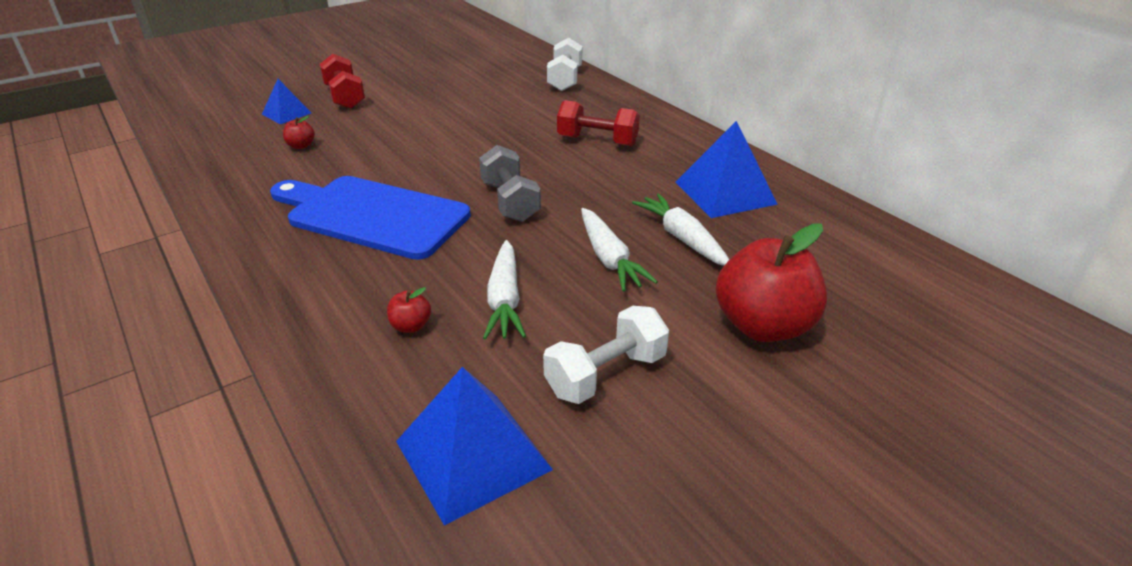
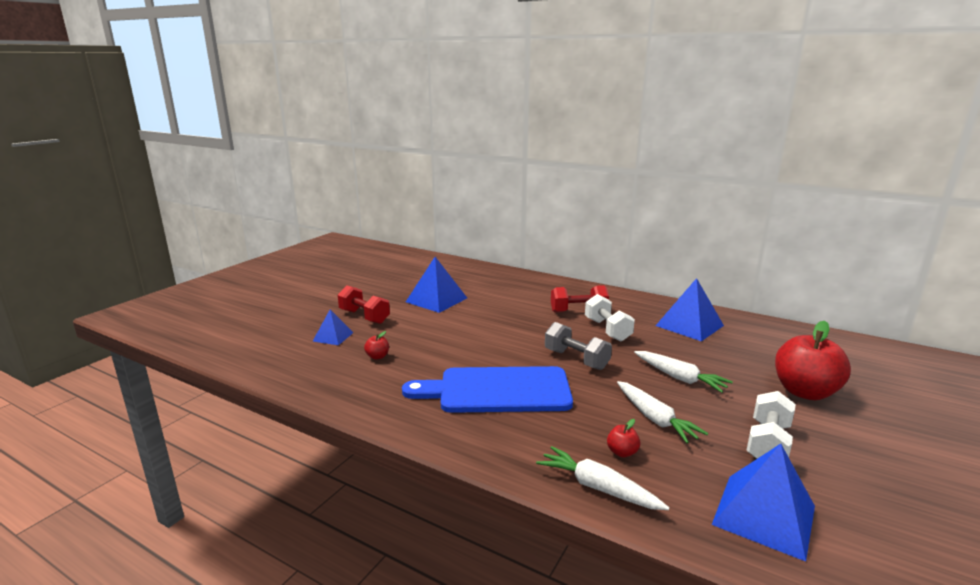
camera: 25 degrees left, 15 degrees down
white dumbbell [547,38,582,91] -> white dumbbell moved to [585,294,635,341]
white carrot [632,193,729,266] -> white carrot moved to [536,446,669,510]
none -> blue pyramid [406,257,467,313]

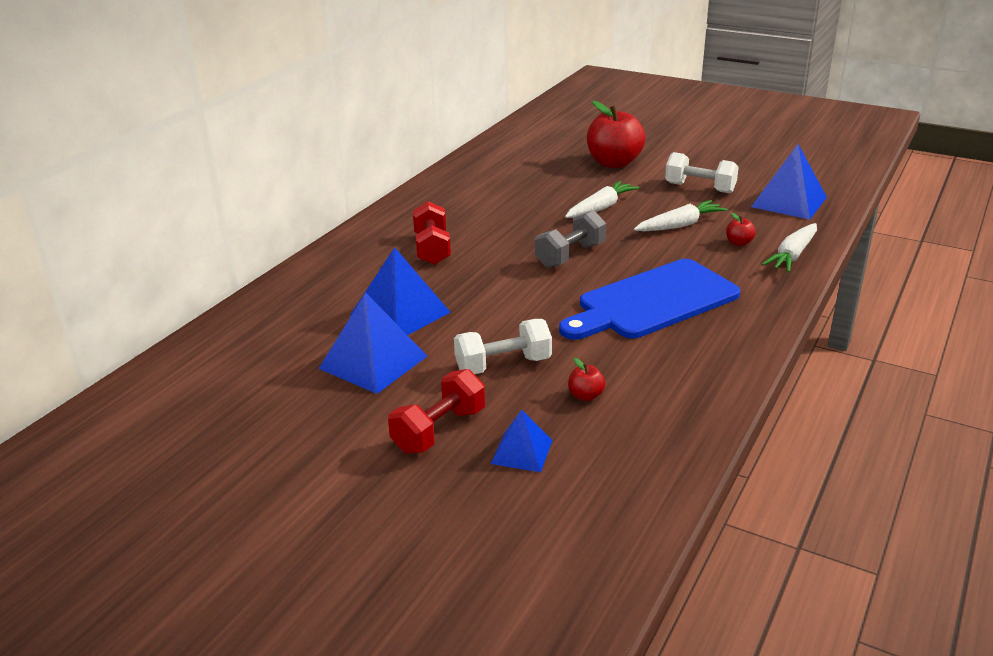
camera: 90 degrees left, 10 degrees up
blue cutting board [402,366,573,413] -> blue cutting board turned 60 degrees clockwise [559,259,741,340]
white dumbbell [585,294,635,341] -> white dumbbell moved to [454,319,552,374]
blue pyramid [655,278,724,341] -> blue pyramid moved to [350,247,451,335]

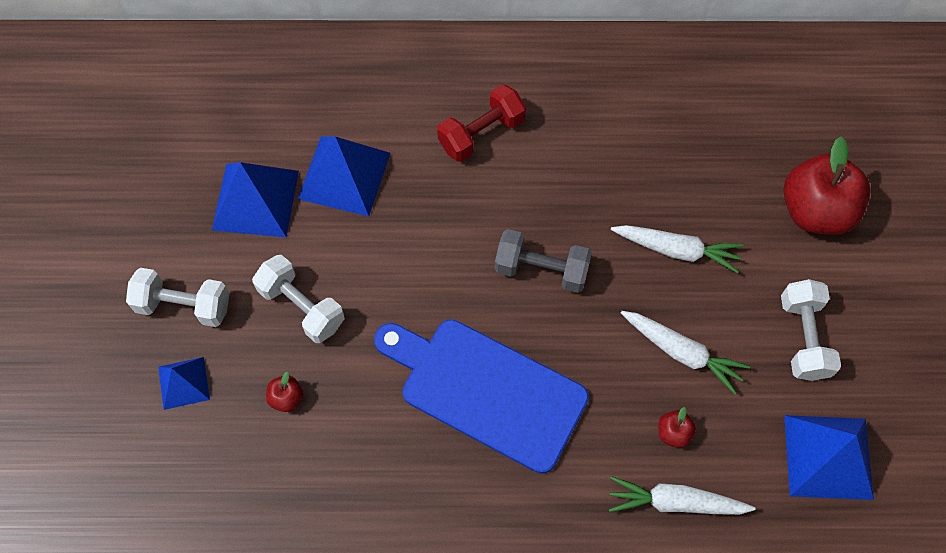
camera: 60 degrees right, 35 degrees up
red dumbbell [388,369,485,454] -> white dumbbell [126,268,229,327]

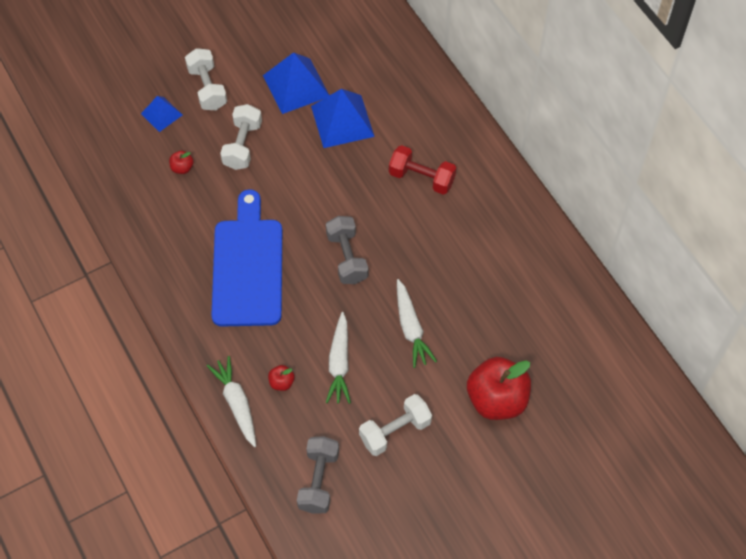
camera: 60 degrees right, 5 degrees down
blue pyramid [784,415,874,500] -> grey dumbbell [297,436,339,514]

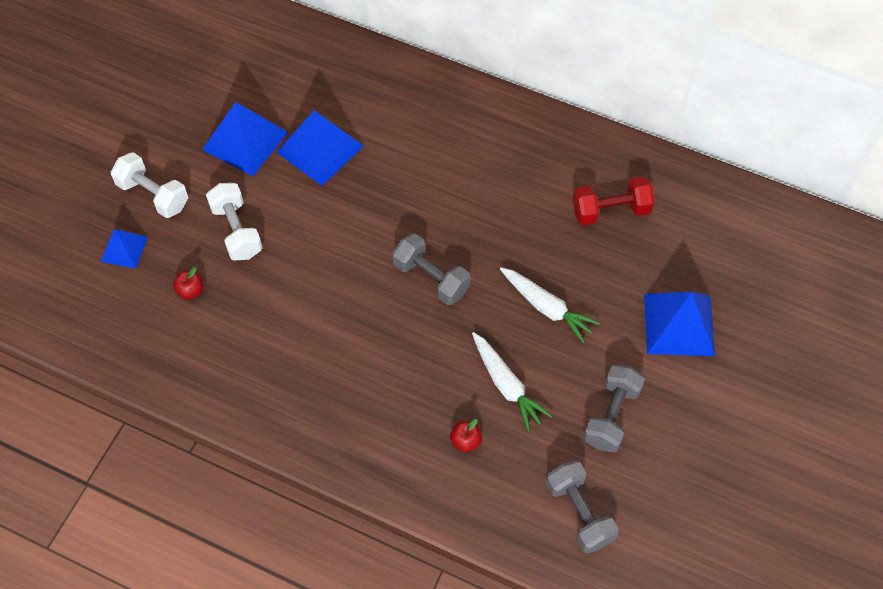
camera: 35 degrees left, 0 degrees up
white carrot [207,356,256,447] -> none
blue cutting board [211,189,282,327] -> none
white dumbbell [359,394,432,456] -> grey dumbbell [583,365,645,453]
red dumbbell [389,145,456,195] -> red dumbbell moved to [573,177,655,225]
red apple [467,357,531,420] -> blue pyramid [644,292,715,356]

########

## What is being asked
Scan the listing above and identify each line holding the string "blue"; copy every such line.

## Answer section
none -> blue pyramid [406,257,467,313]
blue cutting board [402,366,573,413] -> blue cutting board turned 60 degrees clockwise [559,259,741,340]
blue pyramid [655,278,724,341] -> blue pyramid moved to [350,247,451,335]
blue pyramid [784,415,874,500] -> grey dumbbell [297,436,339,514]
blue cutting board [211,189,282,327] -> none
red apple [467,357,531,420] -> blue pyramid [644,292,715,356]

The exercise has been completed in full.